WHAT IS BEING ASKED:
Give back exactly the lines from the one that includes "D4: schottky 1N5817" to the last line below, both included, and no further lines.

Dataset records:
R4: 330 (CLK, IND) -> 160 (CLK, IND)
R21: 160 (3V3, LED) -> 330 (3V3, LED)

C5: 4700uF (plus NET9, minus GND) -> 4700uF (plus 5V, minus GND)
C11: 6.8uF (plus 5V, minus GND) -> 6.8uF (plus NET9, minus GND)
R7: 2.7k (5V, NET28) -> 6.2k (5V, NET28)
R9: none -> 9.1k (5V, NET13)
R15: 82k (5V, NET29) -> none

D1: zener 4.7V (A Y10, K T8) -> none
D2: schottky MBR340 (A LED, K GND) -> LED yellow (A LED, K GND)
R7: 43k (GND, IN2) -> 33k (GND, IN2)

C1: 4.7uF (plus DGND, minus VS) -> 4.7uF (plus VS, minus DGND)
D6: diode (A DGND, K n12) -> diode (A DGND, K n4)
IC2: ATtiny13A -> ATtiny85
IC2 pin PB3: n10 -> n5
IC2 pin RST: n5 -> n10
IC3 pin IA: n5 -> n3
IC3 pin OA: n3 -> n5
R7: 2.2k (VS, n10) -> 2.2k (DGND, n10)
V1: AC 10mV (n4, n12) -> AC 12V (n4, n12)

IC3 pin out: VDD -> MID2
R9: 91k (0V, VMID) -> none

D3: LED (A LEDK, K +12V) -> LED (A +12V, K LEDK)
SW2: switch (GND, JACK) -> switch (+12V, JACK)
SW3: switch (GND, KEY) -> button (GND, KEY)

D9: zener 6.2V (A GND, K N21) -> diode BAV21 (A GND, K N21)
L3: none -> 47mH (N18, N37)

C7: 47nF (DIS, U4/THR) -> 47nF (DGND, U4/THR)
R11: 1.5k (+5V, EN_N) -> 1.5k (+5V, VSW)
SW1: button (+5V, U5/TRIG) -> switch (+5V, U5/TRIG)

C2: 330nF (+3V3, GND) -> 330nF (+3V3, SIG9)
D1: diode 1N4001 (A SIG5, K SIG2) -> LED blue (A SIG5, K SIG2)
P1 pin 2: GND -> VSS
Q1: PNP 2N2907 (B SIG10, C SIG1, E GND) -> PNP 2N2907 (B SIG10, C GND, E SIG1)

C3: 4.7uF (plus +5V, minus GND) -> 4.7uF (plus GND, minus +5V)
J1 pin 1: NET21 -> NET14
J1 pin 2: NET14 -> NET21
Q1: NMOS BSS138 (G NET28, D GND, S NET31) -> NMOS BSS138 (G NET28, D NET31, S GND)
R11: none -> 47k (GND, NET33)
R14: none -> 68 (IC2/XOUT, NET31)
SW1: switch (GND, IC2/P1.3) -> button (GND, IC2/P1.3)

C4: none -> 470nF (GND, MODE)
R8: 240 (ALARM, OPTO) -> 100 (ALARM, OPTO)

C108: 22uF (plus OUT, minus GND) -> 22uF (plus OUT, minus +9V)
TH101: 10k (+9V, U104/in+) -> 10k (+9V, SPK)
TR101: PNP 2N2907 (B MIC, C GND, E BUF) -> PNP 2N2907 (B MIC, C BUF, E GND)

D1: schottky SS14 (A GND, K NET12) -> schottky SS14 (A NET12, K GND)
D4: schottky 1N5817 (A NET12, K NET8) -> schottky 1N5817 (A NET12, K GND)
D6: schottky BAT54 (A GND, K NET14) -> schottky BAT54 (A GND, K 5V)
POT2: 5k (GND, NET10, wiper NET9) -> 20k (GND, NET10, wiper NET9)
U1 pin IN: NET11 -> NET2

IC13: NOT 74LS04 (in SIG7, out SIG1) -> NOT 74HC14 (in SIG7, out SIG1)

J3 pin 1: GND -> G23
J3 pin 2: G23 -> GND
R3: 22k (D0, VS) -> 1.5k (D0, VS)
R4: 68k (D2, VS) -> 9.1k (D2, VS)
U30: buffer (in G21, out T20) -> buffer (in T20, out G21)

WRITTEN SOLUTION:
D4: schottky 1N5817 (A NET12, K NET8) -> schottky 1N5817 (A NET12, K GND)
D6: schottky BAT54 (A GND, K NET14) -> schottky BAT54 (A GND, K 5V)
POT2: 5k (GND, NET10, wiper NET9) -> 20k (GND, NET10, wiper NET9)
U1 pin IN: NET11 -> NET2

IC13: NOT 74LS04 (in SIG7, out SIG1) -> NOT 74HC14 (in SIG7, out SIG1)

J3 pin 1: GND -> G23
J3 pin 2: G23 -> GND
R3: 22k (D0, VS) -> 1.5k (D0, VS)
R4: 68k (D2, VS) -> 9.1k (D2, VS)
U30: buffer (in G21, out T20) -> buffer (in T20, out G21)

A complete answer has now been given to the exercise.